What you should do: Print all of the data below exactly as it appears, leaving out every image.

Input data:
□ □ □ □ □

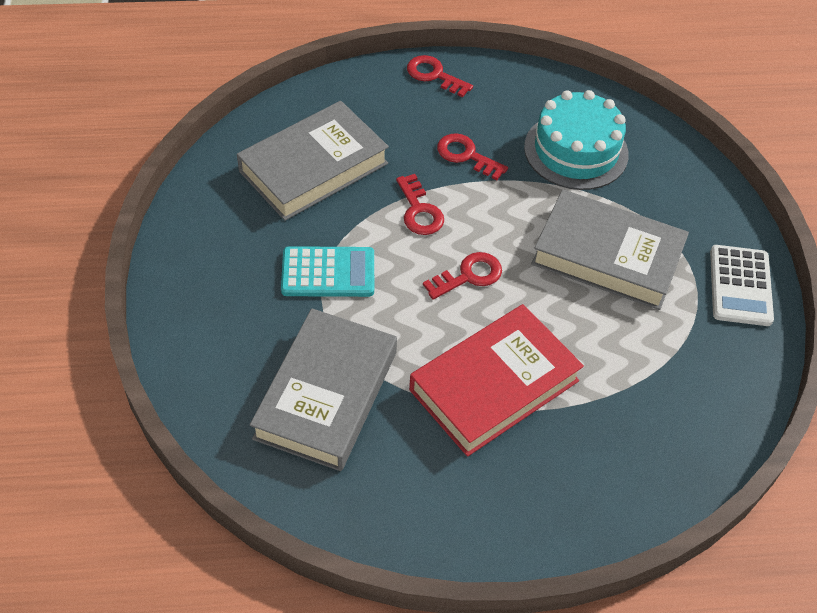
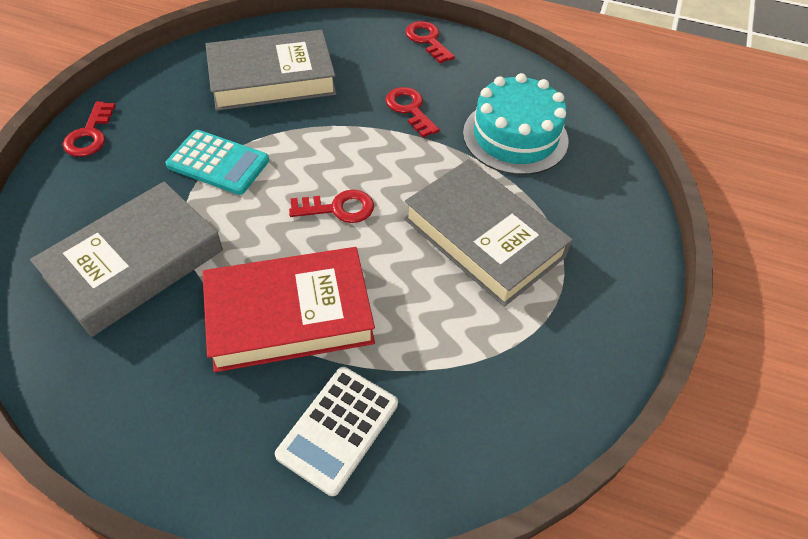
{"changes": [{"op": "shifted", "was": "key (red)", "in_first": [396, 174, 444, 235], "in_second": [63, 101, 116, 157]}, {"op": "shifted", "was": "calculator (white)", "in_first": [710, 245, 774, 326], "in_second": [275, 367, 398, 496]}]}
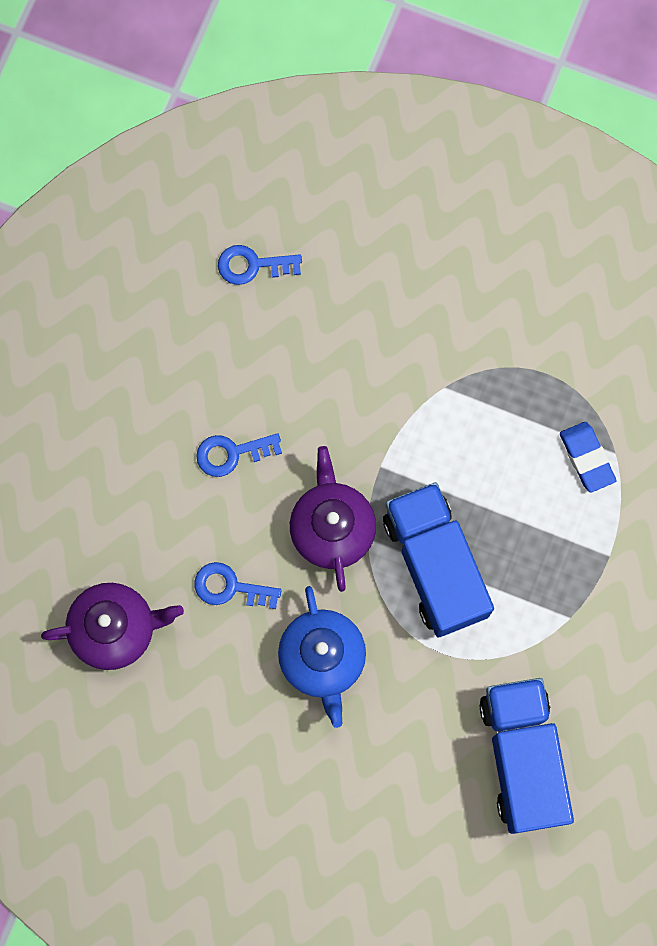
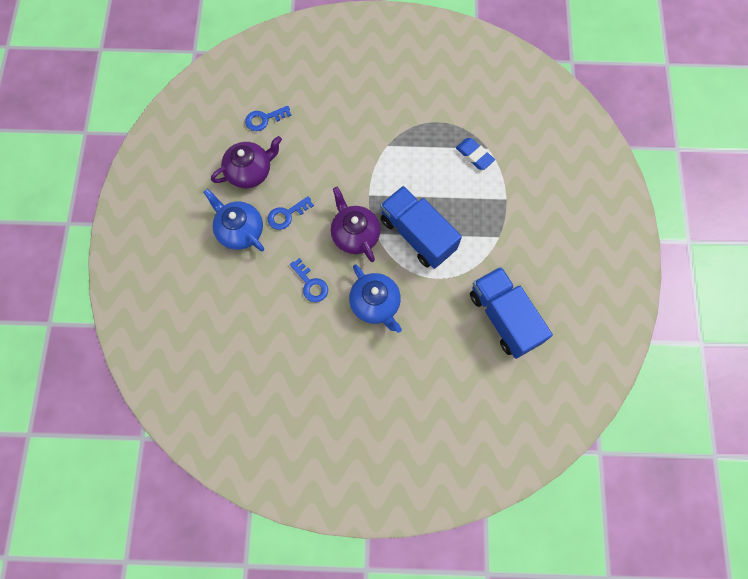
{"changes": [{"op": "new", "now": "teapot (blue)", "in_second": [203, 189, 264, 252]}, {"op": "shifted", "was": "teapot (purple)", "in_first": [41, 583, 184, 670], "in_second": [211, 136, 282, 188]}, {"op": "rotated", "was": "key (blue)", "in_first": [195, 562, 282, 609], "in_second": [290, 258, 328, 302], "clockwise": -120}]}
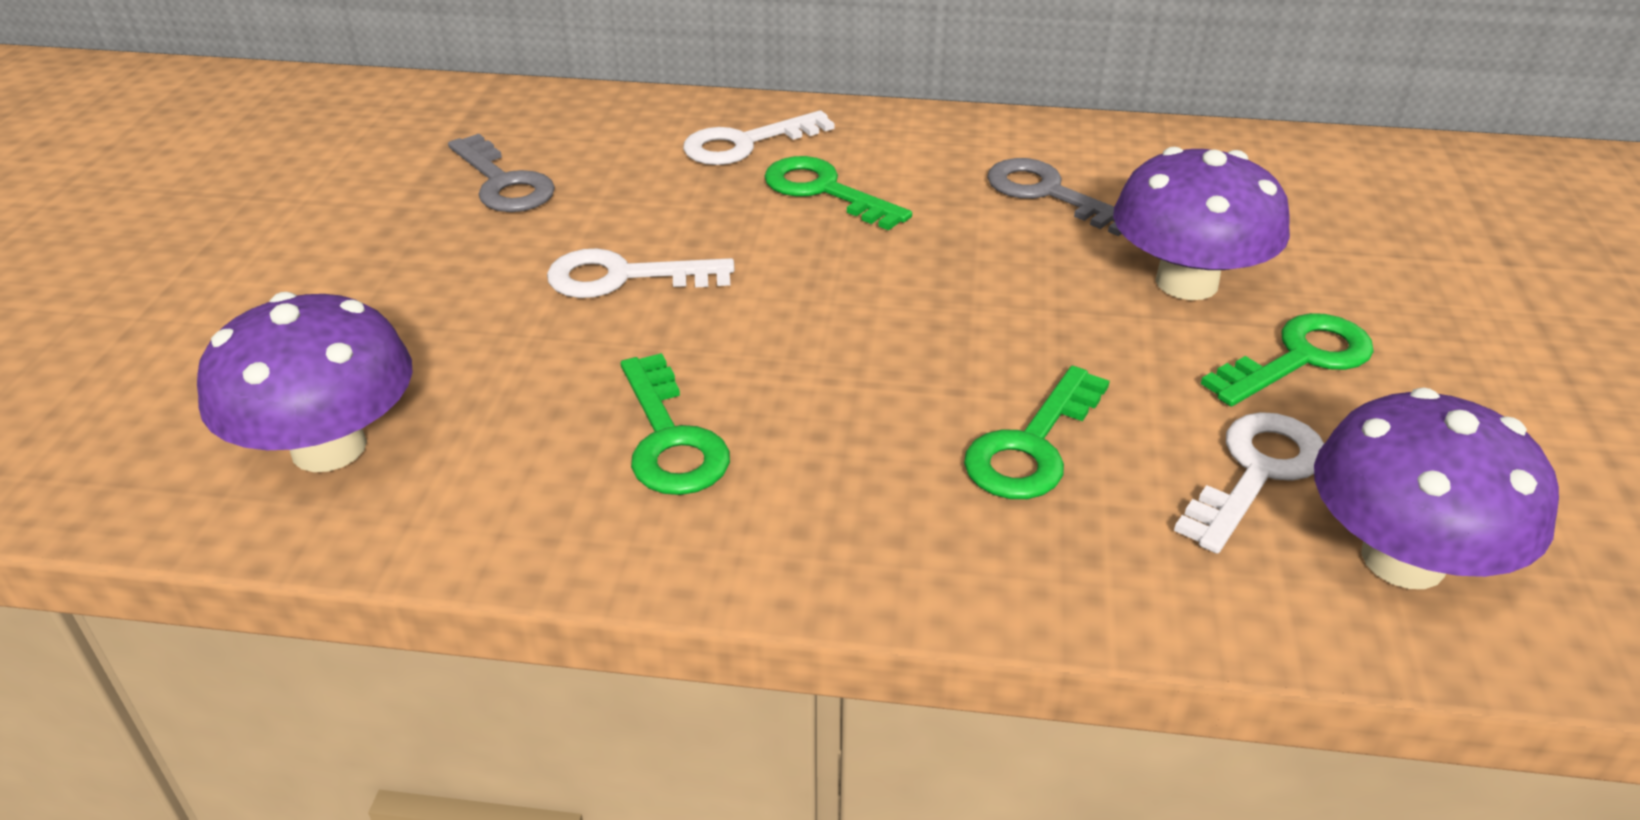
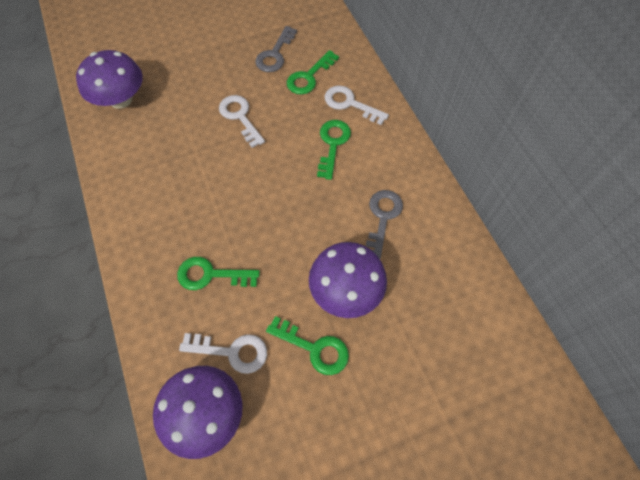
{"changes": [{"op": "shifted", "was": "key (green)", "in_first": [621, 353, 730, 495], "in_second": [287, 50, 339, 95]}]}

□ □ □ □ □

Answer box:
{"changes": [{"op": "shifted", "was": "key (red)", "in_first": [396, 174, 444, 235], "in_second": [63, 101, 116, 157]}, {"op": "shifted", "was": "calculator (white)", "in_first": [710, 245, 774, 326], "in_second": [275, 367, 398, 496]}]}
{"changes": [{"op": "new", "now": "teapot (blue)", "in_second": [203, 189, 264, 252]}, {"op": "shifted", "was": "teapot (purple)", "in_first": [41, 583, 184, 670], "in_second": [211, 136, 282, 188]}, {"op": "rotated", "was": "key (blue)", "in_first": [195, 562, 282, 609], "in_second": [290, 258, 328, 302], "clockwise": -120}]}
{"changes": [{"op": "shifted", "was": "key (green)", "in_first": [621, 353, 730, 495], "in_second": [287, 50, 339, 95]}]}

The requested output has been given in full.